▸ **Excerpted data**
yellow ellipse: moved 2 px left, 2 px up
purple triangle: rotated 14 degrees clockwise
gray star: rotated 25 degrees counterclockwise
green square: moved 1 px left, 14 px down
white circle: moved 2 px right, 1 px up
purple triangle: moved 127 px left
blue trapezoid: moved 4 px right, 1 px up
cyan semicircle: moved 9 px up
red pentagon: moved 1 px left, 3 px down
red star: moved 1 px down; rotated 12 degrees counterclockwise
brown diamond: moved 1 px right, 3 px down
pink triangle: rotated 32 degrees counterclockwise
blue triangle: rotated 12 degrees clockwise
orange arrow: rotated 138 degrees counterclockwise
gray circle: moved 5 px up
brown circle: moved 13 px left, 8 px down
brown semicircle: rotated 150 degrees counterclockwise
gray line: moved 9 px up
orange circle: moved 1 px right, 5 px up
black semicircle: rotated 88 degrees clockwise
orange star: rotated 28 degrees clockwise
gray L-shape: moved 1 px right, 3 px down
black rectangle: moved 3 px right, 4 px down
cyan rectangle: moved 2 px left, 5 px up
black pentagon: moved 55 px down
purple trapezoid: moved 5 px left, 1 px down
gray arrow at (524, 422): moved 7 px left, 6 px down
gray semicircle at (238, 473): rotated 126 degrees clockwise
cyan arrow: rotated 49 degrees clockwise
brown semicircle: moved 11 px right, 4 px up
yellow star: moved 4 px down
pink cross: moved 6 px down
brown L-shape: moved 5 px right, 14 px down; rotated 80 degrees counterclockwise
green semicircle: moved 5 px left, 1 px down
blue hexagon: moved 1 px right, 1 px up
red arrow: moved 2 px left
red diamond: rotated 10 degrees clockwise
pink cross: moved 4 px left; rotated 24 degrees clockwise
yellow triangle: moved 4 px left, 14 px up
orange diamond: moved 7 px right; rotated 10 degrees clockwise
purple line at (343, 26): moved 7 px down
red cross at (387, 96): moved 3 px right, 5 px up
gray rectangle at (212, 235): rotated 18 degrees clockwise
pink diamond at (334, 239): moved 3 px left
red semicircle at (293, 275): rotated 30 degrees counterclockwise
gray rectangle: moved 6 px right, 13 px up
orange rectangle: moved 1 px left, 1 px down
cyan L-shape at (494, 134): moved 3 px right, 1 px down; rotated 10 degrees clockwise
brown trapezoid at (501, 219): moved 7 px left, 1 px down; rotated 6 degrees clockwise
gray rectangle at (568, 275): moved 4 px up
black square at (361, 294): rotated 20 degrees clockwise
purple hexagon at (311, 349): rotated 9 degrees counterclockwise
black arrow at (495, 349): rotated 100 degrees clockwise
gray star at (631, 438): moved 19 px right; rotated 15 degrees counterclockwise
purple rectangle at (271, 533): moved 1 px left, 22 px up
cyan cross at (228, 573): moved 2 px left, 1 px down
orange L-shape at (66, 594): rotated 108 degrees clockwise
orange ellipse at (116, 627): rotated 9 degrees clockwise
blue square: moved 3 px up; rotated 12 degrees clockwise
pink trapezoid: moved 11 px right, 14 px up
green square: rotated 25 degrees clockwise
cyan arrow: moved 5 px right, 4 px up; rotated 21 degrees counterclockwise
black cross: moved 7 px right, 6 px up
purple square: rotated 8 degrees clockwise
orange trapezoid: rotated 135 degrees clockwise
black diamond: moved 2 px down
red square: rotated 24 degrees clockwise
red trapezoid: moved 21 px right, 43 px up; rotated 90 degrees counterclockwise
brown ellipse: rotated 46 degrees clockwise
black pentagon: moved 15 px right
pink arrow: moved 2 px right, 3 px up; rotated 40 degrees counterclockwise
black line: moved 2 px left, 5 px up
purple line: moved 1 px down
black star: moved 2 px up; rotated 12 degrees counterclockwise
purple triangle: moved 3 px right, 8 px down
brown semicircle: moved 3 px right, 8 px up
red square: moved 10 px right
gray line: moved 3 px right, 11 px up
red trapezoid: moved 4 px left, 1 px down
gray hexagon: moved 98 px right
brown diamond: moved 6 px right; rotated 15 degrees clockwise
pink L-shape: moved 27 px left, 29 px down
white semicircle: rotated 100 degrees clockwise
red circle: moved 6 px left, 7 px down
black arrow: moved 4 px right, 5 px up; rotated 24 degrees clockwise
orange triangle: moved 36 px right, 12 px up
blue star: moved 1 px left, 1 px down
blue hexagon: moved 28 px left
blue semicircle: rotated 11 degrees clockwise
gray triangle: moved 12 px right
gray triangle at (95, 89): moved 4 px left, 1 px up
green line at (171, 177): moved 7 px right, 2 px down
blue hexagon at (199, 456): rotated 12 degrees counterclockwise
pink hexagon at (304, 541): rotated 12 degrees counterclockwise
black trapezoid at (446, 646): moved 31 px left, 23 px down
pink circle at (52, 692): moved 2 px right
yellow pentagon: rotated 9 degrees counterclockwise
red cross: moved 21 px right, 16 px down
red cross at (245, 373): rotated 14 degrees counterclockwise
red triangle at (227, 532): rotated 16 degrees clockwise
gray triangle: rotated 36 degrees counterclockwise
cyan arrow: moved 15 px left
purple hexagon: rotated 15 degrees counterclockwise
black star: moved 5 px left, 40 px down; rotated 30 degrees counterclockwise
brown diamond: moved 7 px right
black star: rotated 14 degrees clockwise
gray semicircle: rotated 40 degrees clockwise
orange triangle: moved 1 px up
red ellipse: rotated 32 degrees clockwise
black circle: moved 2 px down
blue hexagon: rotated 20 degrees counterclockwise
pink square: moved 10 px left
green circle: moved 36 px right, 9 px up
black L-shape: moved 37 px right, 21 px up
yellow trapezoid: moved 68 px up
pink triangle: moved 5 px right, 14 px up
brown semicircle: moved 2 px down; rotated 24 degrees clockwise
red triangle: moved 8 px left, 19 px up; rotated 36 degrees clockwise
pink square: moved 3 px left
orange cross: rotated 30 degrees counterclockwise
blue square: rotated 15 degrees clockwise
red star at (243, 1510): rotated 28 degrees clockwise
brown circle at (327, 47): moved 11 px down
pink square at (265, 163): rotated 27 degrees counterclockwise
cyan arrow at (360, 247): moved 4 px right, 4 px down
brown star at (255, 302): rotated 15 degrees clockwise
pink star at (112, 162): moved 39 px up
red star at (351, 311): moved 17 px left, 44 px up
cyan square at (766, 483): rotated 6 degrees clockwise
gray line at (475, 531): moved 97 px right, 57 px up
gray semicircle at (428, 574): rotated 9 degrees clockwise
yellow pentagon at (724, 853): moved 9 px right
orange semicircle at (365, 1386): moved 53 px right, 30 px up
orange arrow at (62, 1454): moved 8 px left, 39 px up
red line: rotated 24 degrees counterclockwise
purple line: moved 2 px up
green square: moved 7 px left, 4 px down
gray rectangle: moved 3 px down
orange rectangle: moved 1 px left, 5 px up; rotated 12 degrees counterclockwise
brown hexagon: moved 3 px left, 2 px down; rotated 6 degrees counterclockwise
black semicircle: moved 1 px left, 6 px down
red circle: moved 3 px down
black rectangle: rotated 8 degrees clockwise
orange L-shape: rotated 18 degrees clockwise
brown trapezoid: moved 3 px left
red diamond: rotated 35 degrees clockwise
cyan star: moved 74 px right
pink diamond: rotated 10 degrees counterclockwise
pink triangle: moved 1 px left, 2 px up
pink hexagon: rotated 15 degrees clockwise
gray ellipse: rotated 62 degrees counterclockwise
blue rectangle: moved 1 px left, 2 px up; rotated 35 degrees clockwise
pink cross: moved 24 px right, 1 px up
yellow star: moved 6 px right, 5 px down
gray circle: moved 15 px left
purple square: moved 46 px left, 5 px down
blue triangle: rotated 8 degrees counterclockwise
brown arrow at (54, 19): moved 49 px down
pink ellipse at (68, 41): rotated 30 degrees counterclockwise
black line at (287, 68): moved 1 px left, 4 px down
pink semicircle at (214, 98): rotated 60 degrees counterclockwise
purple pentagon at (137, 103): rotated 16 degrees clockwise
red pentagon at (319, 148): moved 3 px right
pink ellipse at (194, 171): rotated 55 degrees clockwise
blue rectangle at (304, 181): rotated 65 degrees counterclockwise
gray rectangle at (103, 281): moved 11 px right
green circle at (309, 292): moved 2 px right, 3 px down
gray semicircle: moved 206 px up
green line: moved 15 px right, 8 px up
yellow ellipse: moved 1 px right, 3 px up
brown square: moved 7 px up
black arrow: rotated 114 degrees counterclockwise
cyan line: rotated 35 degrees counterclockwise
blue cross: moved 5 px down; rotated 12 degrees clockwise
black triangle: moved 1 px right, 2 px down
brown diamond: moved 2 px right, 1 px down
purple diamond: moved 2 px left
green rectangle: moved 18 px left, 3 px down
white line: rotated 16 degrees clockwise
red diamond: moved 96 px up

▸ **Exercise instructions**
There is a run of lines above from the one with "orange arrow at" to the one with "orange rectangle: moved 1 px left, 5"; print exactly that run, both ends included, and nothing else.

▸ **The answer**
orange arrow at (62, 1454): moved 8 px left, 39 px up
red line: rotated 24 degrees counterclockwise
purple line: moved 2 px up
green square: moved 7 px left, 4 px down
gray rectangle: moved 3 px down
orange rectangle: moved 1 px left, 5 px up; rotated 12 degrees counterclockwise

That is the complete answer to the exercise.